**Records to use**
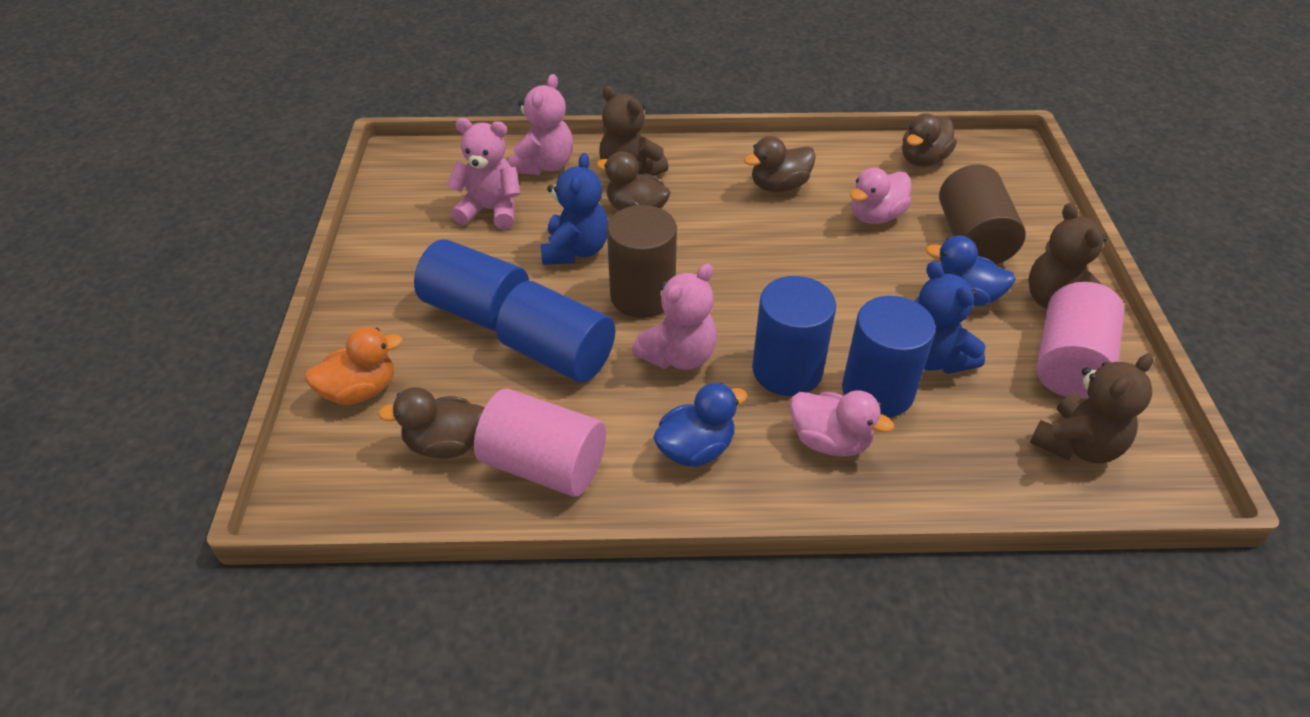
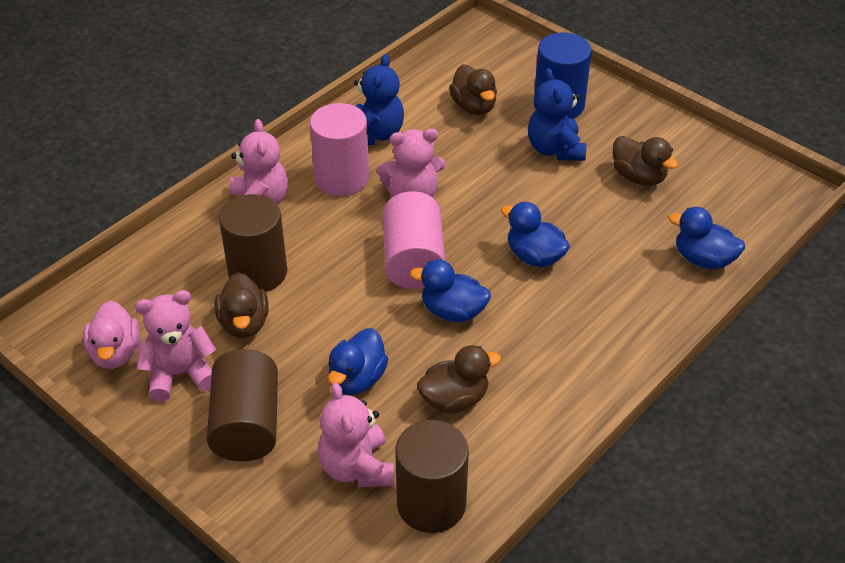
blue cylinder: 4 -> 1
blue duck: 2 -> 4
brown cylinder: 2 -> 3
brown teddy bear: 3 -> 0
orange duck: 1 -> 0
pink duck: 2 -> 1
pink teddy bear: 3 -> 4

**Work required**
Each record above should be copied character for character, with pictures dropped.

**Result**
blue cylinder: 4 -> 1
blue duck: 2 -> 4
brown cylinder: 2 -> 3
brown teddy bear: 3 -> 0
orange duck: 1 -> 0
pink duck: 2 -> 1
pink teddy bear: 3 -> 4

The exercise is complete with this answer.